= MATERIAL FOR THIS TASK =
____

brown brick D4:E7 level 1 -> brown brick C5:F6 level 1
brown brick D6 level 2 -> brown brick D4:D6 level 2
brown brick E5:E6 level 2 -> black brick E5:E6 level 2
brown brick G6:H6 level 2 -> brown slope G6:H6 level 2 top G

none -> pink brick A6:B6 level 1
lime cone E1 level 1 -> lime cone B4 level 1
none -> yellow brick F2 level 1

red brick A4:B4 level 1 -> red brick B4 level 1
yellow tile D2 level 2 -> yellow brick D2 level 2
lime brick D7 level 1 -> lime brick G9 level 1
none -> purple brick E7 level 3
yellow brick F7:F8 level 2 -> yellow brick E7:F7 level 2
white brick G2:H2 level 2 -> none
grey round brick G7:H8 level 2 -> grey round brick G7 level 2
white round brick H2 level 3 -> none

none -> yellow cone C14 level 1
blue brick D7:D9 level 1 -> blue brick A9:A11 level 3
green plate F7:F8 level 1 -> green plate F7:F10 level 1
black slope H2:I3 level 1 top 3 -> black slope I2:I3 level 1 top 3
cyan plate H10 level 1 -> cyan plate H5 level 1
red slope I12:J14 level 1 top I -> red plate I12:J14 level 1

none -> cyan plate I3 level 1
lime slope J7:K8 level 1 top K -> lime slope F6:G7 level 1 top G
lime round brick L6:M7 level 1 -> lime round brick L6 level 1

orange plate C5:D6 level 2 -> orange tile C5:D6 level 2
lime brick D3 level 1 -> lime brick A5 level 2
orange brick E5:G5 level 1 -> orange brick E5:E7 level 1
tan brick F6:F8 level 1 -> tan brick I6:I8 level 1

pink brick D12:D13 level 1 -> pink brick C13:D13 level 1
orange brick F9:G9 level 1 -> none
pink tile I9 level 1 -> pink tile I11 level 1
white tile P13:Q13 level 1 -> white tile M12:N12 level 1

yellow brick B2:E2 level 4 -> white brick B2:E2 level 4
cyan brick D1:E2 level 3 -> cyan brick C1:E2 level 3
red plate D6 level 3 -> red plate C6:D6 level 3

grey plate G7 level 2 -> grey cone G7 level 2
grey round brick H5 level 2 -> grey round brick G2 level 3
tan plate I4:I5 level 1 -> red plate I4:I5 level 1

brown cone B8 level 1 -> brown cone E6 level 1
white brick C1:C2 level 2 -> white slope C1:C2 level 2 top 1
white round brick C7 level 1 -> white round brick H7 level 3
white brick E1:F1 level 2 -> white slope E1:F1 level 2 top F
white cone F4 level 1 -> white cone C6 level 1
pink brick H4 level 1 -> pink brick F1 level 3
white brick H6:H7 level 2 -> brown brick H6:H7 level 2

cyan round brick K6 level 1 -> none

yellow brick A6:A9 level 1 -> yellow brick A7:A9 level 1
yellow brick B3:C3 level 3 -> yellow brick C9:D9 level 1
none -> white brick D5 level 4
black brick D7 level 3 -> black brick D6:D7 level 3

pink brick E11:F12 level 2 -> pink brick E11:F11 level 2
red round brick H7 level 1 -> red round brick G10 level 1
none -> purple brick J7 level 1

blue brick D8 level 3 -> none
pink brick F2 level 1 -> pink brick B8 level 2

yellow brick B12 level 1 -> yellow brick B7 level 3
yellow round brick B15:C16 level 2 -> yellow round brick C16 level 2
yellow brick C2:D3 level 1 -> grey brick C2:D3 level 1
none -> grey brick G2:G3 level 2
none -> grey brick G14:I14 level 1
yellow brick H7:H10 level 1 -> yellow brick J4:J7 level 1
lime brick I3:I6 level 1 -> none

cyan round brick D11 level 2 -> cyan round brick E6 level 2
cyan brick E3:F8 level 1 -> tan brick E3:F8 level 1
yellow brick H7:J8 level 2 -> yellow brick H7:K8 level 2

____

= ABOUT THIS EXERCISE =
Without leaving anything out, retype the material exactly.

= ANSWER SPACE =
brown brick D4:E7 level 1 -> brown brick C5:F6 level 1
brown brick D6 level 2 -> brown brick D4:D6 level 2
brown brick E5:E6 level 2 -> black brick E5:E6 level 2
brown brick G6:H6 level 2 -> brown slope G6:H6 level 2 top G

none -> pink brick A6:B6 level 1
lime cone E1 level 1 -> lime cone B4 level 1
none -> yellow brick F2 level 1

red brick A4:B4 level 1 -> red brick B4 level 1
yellow tile D2 level 2 -> yellow brick D2 level 2
lime brick D7 level 1 -> lime brick G9 level 1
none -> purple brick E7 level 3
yellow brick F7:F8 level 2 -> yellow brick E7:F7 level 2
white brick G2:H2 level 2 -> none
grey round brick G7:H8 level 2 -> grey round brick G7 level 2
white round brick H2 level 3 -> none

none -> yellow cone C14 level 1
blue brick D7:D9 level 1 -> blue brick A9:A11 level 3
green plate F7:F8 level 1 -> green plate F7:F10 level 1
black slope H2:I3 level 1 top 3 -> black slope I2:I3 level 1 top 3
cyan plate H10 level 1 -> cyan plate H5 level 1
red slope I12:J14 level 1 top I -> red plate I12:J14 level 1

none -> cyan plate I3 level 1
lime slope J7:K8 level 1 top K -> lime slope F6:G7 level 1 top G
lime round brick L6:M7 level 1 -> lime round brick L6 level 1

orange plate C5:D6 level 2 -> orange tile C5:D6 level 2
lime brick D3 level 1 -> lime brick A5 level 2
orange brick E5:G5 level 1 -> orange brick E5:E7 level 1
tan brick F6:F8 level 1 -> tan brick I6:I8 level 1

pink brick D12:D13 level 1 -> pink brick C13:D13 level 1
orange brick F9:G9 level 1 -> none
pink tile I9 level 1 -> pink tile I11 level 1
white tile P13:Q13 level 1 -> white tile M12:N12 level 1

yellow brick B2:E2 level 4 -> white brick B2:E2 level 4
cyan brick D1:E2 level 3 -> cyan brick C1:E2 level 3
red plate D6 level 3 -> red plate C6:D6 level 3

grey plate G7 level 2 -> grey cone G7 level 2
grey round brick H5 level 2 -> grey round brick G2 level 3
tan plate I4:I5 level 1 -> red plate I4:I5 level 1

brown cone B8 level 1 -> brown cone E6 level 1
white brick C1:C2 level 2 -> white slope C1:C2 level 2 top 1
white round brick C7 level 1 -> white round brick H7 level 3
white brick E1:F1 level 2 -> white slope E1:F1 level 2 top F
white cone F4 level 1 -> white cone C6 level 1
pink brick H4 level 1 -> pink brick F1 level 3
white brick H6:H7 level 2 -> brown brick H6:H7 level 2

cyan round brick K6 level 1 -> none

yellow brick A6:A9 level 1 -> yellow brick A7:A9 level 1
yellow brick B3:C3 level 3 -> yellow brick C9:D9 level 1
none -> white brick D5 level 4
black brick D7 level 3 -> black brick D6:D7 level 3

pink brick E11:F12 level 2 -> pink brick E11:F11 level 2
red round brick H7 level 1 -> red round brick G10 level 1
none -> purple brick J7 level 1

blue brick D8 level 3 -> none
pink brick F2 level 1 -> pink brick B8 level 2

yellow brick B12 level 1 -> yellow brick B7 level 3
yellow round brick B15:C16 level 2 -> yellow round brick C16 level 2
yellow brick C2:D3 level 1 -> grey brick C2:D3 level 1
none -> grey brick G2:G3 level 2
none -> grey brick G14:I14 level 1
yellow brick H7:H10 level 1 -> yellow brick J4:J7 level 1
lime brick I3:I6 level 1 -> none

cyan round brick D11 level 2 -> cyan round brick E6 level 2
cyan brick E3:F8 level 1 -> tan brick E3:F8 level 1
yellow brick H7:J8 level 2 -> yellow brick H7:K8 level 2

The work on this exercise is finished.